In the entries below, the word "green" appears on some lines. Copy each of those lines.

Revision tracking records:

== == ==

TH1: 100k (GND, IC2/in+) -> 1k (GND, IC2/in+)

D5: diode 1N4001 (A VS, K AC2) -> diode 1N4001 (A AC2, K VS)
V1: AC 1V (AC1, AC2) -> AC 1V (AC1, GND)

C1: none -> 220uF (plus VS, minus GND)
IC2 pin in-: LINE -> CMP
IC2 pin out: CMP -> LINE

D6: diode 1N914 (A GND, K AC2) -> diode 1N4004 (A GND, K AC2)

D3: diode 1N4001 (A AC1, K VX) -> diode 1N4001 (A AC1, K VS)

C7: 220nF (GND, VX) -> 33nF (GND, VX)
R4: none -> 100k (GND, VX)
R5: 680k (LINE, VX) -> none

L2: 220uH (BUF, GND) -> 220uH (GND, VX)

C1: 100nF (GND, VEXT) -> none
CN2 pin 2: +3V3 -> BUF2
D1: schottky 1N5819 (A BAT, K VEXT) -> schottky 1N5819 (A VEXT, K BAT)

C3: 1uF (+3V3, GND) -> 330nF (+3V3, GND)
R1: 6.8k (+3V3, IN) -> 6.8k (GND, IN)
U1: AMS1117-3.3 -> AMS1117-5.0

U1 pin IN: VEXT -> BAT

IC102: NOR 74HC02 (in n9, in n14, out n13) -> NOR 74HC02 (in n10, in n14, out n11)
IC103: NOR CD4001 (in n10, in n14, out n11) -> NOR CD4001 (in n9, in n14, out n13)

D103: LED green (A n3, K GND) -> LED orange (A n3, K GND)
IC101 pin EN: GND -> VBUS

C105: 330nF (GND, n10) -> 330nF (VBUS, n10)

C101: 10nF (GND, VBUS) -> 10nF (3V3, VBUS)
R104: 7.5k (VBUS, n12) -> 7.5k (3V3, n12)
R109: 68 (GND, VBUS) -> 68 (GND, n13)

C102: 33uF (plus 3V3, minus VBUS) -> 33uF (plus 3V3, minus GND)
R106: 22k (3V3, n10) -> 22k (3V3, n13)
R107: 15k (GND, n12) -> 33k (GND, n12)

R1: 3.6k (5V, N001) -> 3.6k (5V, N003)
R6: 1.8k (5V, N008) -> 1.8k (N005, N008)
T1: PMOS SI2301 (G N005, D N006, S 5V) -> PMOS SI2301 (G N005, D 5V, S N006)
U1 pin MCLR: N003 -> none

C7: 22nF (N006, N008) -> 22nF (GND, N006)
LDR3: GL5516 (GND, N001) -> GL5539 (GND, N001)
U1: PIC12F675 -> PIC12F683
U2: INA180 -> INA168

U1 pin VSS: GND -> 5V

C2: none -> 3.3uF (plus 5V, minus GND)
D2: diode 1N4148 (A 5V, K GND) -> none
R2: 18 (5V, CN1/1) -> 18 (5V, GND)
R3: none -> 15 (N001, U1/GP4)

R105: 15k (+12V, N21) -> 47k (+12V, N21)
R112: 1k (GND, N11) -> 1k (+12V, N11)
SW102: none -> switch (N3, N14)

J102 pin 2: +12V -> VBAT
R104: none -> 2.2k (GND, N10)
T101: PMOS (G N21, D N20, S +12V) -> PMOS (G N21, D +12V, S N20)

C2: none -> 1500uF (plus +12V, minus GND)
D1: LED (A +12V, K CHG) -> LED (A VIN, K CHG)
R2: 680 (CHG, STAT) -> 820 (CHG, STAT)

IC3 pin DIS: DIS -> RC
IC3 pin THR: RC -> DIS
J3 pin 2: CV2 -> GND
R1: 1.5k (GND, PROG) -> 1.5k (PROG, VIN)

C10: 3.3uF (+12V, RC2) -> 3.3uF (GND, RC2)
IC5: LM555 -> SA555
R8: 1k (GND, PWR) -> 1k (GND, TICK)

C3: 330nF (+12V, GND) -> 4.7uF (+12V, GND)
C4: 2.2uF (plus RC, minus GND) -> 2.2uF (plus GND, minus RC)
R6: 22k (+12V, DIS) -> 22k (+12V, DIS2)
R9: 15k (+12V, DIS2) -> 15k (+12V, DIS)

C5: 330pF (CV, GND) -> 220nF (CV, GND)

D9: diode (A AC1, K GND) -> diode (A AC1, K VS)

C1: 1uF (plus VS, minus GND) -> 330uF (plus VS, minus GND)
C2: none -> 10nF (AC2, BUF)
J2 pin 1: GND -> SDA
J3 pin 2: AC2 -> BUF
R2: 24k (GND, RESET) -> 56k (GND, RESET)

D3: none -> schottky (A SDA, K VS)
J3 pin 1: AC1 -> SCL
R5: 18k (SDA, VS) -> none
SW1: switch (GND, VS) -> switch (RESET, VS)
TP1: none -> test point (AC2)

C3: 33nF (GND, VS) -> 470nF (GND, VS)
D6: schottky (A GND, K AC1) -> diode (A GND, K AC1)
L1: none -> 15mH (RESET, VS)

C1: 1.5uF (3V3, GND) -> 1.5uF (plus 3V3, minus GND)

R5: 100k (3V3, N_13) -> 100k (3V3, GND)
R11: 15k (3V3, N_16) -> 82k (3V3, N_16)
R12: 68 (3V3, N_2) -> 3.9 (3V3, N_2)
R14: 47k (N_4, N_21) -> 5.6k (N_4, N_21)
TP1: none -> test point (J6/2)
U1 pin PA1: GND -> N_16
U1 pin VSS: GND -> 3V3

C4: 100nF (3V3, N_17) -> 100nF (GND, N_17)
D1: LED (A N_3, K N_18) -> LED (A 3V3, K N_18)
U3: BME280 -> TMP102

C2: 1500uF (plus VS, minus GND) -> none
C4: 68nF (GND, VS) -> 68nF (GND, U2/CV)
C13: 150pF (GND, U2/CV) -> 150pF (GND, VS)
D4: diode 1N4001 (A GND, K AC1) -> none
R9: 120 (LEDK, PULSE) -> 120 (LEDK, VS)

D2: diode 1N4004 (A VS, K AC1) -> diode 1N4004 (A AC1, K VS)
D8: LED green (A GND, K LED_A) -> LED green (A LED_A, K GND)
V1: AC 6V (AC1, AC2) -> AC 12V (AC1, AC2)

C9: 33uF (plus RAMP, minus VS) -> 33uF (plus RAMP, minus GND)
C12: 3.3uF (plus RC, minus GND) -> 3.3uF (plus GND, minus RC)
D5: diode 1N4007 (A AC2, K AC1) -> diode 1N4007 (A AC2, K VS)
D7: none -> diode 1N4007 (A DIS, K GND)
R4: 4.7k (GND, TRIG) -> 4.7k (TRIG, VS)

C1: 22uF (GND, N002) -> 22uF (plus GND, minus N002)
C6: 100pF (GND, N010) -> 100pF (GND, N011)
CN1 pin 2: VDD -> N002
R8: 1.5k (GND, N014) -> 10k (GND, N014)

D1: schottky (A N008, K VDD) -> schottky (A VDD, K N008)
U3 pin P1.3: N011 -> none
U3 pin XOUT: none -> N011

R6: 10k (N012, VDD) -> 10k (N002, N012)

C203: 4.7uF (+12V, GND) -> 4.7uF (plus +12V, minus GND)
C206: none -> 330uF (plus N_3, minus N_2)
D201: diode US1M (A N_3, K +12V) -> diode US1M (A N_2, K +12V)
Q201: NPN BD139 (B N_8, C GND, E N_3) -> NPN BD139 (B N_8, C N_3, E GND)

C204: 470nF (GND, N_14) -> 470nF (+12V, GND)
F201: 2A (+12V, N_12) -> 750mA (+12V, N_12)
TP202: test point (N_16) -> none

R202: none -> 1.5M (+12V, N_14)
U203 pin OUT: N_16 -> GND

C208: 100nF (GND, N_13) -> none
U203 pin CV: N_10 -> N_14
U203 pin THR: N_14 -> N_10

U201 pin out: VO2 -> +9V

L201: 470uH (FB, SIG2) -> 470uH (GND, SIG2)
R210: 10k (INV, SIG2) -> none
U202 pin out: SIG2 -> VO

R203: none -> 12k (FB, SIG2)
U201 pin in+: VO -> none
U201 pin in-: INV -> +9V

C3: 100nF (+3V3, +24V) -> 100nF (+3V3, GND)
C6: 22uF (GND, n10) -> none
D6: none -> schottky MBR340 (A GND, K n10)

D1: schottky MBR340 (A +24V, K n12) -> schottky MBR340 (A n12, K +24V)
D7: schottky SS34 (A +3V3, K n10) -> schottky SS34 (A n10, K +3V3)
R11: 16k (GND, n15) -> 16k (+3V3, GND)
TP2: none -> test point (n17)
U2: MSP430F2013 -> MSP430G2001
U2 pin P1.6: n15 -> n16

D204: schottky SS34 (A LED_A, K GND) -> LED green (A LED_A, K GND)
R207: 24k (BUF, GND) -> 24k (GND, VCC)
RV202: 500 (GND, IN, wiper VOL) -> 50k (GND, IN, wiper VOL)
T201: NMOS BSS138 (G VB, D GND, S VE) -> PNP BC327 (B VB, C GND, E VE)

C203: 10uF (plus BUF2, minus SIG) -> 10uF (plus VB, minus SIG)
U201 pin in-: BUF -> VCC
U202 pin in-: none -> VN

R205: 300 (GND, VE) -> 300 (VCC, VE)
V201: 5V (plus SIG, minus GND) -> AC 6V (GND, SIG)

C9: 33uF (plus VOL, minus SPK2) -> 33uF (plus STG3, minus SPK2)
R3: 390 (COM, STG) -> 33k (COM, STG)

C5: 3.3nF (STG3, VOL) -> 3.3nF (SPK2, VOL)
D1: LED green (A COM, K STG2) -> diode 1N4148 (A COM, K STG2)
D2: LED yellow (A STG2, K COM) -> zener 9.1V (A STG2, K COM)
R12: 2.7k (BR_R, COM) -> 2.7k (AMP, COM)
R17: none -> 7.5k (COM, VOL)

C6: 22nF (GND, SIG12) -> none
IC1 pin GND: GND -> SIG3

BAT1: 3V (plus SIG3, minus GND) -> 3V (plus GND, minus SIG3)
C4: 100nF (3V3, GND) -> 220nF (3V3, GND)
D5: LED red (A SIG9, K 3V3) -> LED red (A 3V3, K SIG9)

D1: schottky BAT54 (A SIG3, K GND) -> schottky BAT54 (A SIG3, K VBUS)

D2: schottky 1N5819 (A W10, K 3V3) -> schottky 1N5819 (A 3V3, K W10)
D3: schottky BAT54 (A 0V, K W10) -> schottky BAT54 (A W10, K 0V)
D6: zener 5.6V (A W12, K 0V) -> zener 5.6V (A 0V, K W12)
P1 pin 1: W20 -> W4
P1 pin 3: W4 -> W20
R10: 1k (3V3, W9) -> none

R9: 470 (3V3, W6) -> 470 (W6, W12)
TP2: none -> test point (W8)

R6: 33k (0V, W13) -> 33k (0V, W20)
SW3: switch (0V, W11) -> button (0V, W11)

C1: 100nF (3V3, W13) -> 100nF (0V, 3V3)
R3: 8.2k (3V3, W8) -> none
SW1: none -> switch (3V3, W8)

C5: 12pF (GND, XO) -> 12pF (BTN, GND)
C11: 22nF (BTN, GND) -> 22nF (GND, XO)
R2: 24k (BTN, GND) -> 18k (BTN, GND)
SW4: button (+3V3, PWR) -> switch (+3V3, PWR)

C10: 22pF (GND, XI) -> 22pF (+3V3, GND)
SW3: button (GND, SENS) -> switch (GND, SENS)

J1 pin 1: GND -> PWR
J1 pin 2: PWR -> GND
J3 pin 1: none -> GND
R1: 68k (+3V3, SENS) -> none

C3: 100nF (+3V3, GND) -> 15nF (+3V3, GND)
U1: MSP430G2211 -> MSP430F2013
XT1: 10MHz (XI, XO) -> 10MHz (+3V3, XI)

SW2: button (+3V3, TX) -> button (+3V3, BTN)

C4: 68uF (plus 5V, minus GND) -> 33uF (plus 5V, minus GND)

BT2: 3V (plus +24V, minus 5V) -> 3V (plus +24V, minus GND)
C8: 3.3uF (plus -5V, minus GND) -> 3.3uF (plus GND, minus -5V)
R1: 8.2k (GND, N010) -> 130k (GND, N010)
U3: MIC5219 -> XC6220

== == ==

ANSWER SECTION:
D103: LED green (A n3, K GND) -> LED orange (A n3, K GND)
D8: LED green (A GND, K LED_A) -> LED green (A LED_A, K GND)
D204: schottky SS34 (A LED_A, K GND) -> LED green (A LED_A, K GND)
D1: LED green (A COM, K STG2) -> diode 1N4148 (A COM, K STG2)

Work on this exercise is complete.